## WORK REQUEST
Please repeat word for word the line containing "red pentagon: (107, 67) -> (167, 120), moved" and every following line up to and including the last one below, pictures excluded.

## DATA TO USE
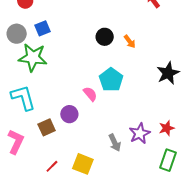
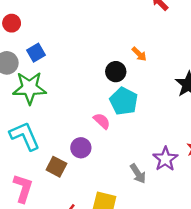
black circle: (105, 37) -> (116, 72), moved
brown square: (47, 127) -> (56, 167), turned -30

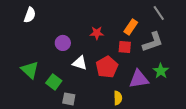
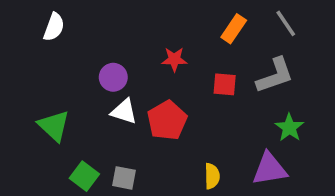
orange rectangle: (131, 27) -> (234, 29), moved
white triangle: (80, 63) -> (124, 111), moved
red pentagon: (107, 67) -> (167, 120), moved
purple triangle: (139, 79) -> (270, 169), moved
green square: (54, 82) -> (84, 176), moved

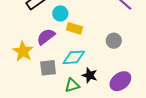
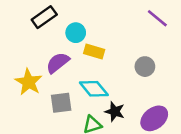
cyan diamond: (74, 57) -> (94, 89), turned 55

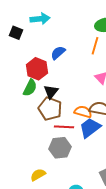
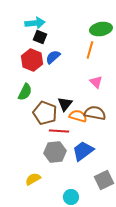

## TASK RESULT
red pentagon: (107, 67) -> (167, 120), moved
purple triangle: (139, 79) -> (270, 169), moved
green square: (54, 82) -> (84, 176), moved

cyan diamond: (74, 57) -> (94, 89), turned 55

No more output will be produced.